Print nothing but the lines below starting at the line that holds "dishwasher: (929, 1130) -> (735, 691), added" and ending at the line that holds "plant: (122, 393) -> (227, 19), added", including both, each exactly as written.
─── Data records
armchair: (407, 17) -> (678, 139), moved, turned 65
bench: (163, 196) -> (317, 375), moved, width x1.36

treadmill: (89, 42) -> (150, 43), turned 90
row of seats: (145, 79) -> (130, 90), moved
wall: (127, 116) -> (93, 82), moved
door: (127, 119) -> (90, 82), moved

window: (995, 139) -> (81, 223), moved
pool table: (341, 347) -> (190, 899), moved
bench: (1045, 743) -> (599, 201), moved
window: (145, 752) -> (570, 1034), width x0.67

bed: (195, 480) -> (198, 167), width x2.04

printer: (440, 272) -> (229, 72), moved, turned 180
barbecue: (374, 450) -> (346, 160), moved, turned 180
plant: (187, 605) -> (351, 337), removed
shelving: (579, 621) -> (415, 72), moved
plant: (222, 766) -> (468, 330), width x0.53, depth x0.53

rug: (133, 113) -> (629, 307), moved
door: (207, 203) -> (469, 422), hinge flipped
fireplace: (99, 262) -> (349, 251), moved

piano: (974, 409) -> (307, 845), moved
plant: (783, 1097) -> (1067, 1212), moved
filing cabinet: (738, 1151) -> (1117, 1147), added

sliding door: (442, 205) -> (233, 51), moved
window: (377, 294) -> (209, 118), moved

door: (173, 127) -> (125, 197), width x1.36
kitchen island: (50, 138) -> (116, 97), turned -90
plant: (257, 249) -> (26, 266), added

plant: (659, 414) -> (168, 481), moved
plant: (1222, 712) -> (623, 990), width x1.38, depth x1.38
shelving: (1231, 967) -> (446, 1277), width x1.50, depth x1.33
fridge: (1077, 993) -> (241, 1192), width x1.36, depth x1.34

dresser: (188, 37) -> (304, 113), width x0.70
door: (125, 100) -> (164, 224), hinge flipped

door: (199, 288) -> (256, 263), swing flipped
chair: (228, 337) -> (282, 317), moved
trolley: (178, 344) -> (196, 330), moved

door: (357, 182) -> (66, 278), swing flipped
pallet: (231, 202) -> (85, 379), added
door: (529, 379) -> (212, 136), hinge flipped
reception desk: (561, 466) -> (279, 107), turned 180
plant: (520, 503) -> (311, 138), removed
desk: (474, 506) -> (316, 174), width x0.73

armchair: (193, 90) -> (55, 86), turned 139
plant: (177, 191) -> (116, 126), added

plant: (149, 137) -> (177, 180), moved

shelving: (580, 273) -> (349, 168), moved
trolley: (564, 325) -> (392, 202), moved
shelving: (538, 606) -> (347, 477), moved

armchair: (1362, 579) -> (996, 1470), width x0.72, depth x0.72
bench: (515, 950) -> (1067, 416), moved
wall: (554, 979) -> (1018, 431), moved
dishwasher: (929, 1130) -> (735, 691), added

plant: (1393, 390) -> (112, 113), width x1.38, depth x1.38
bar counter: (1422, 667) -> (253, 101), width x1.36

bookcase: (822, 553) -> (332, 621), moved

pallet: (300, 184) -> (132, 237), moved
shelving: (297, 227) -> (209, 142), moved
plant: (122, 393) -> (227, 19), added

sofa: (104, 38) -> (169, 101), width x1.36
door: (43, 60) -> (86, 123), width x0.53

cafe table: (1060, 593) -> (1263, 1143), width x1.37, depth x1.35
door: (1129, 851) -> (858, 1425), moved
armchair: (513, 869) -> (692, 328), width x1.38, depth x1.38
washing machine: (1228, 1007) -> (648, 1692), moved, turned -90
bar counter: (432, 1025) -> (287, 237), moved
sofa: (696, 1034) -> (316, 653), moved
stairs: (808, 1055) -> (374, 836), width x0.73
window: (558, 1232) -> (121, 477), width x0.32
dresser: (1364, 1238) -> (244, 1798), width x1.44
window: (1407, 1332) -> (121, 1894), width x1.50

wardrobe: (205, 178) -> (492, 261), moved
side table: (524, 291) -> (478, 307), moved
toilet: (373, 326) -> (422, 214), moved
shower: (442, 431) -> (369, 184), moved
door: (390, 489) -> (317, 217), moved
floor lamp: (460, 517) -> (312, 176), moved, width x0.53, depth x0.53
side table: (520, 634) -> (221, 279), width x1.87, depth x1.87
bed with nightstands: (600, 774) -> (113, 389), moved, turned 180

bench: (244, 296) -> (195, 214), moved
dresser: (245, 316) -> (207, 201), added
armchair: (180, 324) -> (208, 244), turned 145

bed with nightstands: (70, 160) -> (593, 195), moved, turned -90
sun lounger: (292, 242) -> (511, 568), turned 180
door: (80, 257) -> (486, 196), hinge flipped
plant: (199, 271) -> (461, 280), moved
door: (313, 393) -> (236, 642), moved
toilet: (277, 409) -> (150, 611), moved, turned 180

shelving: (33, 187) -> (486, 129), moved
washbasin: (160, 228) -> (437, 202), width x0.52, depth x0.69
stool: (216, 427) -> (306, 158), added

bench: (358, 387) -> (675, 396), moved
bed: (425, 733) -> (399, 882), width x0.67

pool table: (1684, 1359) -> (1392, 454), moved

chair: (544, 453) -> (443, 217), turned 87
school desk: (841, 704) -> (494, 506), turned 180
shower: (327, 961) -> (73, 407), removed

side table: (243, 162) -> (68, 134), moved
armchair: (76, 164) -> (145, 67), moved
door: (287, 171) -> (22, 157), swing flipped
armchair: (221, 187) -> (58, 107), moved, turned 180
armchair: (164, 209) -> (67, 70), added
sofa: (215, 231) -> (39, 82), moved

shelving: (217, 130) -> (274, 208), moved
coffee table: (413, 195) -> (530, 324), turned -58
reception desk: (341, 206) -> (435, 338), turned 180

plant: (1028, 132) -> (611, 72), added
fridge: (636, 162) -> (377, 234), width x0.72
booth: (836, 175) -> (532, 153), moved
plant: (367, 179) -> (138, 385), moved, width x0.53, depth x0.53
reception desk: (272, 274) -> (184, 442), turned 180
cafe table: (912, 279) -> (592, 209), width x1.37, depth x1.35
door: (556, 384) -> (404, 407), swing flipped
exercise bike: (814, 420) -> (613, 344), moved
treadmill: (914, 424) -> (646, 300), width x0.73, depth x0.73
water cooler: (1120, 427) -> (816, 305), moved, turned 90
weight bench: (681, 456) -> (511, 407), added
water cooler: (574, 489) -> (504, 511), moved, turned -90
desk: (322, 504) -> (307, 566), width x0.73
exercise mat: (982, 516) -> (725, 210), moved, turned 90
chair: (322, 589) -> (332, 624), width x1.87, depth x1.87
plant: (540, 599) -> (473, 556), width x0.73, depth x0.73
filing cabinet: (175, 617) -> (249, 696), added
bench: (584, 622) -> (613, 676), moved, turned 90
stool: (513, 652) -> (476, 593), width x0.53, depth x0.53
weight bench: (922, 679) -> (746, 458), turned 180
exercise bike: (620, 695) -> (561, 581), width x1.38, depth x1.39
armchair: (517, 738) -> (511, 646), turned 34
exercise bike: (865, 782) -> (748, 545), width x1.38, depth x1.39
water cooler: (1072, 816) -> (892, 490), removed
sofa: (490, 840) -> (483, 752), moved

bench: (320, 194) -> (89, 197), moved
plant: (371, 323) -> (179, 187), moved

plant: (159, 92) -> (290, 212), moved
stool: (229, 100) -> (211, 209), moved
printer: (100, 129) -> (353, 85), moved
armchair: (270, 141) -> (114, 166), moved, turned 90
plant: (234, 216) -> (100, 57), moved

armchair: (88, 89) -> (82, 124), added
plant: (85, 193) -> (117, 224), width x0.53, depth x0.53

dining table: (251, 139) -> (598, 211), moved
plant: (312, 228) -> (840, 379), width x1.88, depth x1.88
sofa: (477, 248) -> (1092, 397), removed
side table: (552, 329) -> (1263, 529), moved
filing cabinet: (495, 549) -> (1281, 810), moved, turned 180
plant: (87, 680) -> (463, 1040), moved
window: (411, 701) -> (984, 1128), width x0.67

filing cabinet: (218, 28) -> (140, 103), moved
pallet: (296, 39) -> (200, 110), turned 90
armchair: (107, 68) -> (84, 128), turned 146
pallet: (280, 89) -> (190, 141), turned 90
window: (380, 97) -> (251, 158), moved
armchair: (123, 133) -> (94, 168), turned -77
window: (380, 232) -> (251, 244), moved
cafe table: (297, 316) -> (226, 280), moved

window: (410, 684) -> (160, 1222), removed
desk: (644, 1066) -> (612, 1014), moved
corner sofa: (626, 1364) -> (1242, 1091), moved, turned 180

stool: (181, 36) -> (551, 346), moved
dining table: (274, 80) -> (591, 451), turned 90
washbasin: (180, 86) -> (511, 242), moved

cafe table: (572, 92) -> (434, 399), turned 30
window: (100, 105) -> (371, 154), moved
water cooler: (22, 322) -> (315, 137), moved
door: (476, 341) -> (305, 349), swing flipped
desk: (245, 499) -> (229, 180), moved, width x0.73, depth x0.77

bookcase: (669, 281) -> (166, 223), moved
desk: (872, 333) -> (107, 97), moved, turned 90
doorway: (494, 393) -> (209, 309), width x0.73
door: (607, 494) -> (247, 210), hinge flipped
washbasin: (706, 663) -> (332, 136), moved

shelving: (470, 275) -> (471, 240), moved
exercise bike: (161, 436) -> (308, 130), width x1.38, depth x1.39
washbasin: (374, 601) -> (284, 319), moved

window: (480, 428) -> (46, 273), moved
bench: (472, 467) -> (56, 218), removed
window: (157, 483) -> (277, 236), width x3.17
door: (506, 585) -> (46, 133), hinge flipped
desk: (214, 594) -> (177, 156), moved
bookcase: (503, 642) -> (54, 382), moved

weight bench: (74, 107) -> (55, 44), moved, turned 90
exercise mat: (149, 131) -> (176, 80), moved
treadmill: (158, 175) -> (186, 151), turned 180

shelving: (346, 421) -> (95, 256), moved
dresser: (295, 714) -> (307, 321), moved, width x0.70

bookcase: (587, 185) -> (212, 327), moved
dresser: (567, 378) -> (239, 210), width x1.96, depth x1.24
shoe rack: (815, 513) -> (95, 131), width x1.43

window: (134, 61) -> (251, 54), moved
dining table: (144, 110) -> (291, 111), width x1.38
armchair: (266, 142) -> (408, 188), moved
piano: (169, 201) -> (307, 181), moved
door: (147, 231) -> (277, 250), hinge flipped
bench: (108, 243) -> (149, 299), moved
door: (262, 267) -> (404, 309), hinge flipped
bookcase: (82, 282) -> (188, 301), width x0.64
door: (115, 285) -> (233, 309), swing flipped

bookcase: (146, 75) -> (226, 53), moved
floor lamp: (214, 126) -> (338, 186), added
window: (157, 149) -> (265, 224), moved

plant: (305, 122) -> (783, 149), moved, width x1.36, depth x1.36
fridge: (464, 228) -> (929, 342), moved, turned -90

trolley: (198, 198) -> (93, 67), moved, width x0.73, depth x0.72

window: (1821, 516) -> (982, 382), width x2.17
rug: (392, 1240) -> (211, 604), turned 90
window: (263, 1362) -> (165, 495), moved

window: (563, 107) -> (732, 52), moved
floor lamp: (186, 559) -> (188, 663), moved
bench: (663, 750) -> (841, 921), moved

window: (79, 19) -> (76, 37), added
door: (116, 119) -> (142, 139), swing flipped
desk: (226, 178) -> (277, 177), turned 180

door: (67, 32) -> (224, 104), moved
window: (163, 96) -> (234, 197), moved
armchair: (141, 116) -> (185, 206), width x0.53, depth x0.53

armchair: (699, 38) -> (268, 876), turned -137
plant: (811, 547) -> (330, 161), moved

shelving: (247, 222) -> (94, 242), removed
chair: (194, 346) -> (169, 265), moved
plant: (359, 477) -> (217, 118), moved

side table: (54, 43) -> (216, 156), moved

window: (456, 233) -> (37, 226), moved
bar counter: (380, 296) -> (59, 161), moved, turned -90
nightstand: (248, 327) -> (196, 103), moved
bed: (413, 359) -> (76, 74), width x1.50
──────
• Result for this exercise
dishwasher: (929, 1130) -> (735, 691), added

plant: (1393, 390) -> (112, 113), width x1.38, depth x1.38
bar counter: (1422, 667) -> (253, 101), width x1.36

bookcase: (822, 553) -> (332, 621), moved

pallet: (300, 184) -> (132, 237), moved
shelving: (297, 227) -> (209, 142), moved
plant: (122, 393) -> (227, 19), added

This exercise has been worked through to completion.